Dataset excerpts
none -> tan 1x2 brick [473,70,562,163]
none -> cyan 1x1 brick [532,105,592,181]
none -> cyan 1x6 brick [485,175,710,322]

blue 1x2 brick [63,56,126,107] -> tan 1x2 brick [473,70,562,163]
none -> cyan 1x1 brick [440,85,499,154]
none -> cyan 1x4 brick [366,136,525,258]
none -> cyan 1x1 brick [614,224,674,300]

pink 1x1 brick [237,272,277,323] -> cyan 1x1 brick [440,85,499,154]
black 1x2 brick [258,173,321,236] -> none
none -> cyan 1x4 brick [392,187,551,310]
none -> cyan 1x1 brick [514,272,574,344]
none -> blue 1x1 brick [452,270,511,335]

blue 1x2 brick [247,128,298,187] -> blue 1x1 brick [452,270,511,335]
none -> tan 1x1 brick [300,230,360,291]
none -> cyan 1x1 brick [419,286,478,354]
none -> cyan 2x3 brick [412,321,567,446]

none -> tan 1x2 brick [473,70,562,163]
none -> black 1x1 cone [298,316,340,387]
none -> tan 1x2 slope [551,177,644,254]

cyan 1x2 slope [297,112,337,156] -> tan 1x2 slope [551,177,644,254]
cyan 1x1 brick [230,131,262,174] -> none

# Exercise directions
If a line in the entries above contains the word "cyan", count it, and give only the final number.

# Solution to the problem
12